Object transformation records:
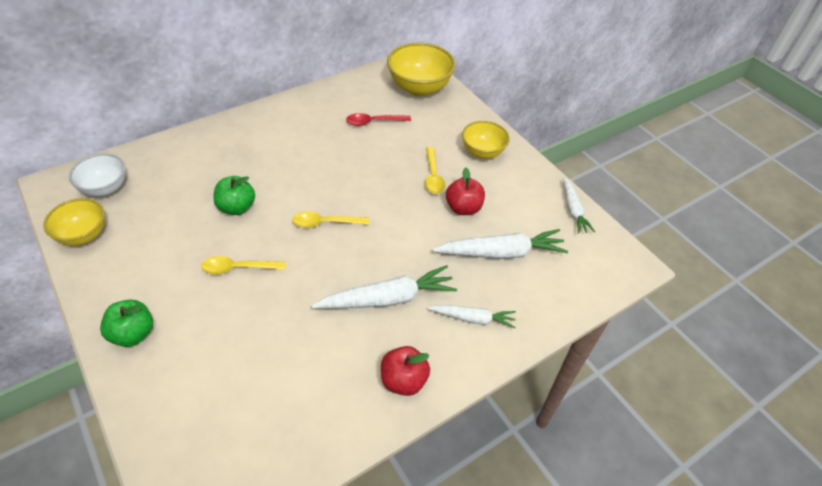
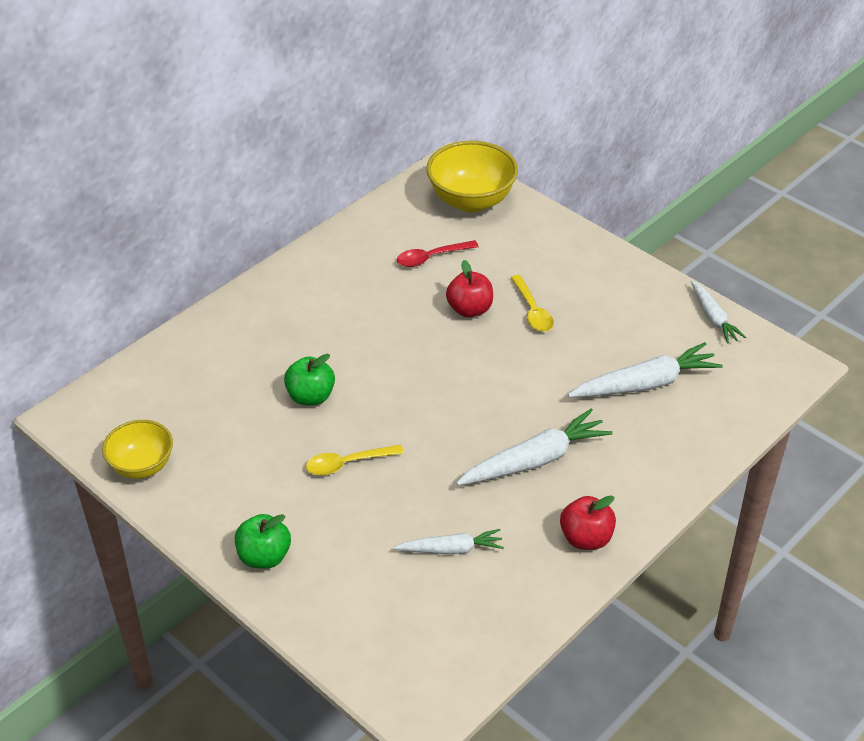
camera: 10 degrees left, 5 degrees down
(105, 188) = (135, 407): white bowl -> none
(325, 223) = (426, 392): yellow spoon -> none
(463, 208) = (583, 342): red apple -> red apple (469, 309)
(473, 319) = (638, 461): white carrot -> white carrot (451, 549)
(482, 152) = (582, 269): yellow bowl -> none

About this task
Apart from the pictures, the entries above are to be repeated in full and exactly.

Reply to the exercise
camera: 10 degrees left, 5 degrees down
(105, 188) = (135, 407): white bowl -> none
(325, 223) = (426, 392): yellow spoon -> none
(463, 208) = (583, 342): red apple -> red apple (469, 309)
(473, 319) = (638, 461): white carrot -> white carrot (451, 549)
(482, 152) = (582, 269): yellow bowl -> none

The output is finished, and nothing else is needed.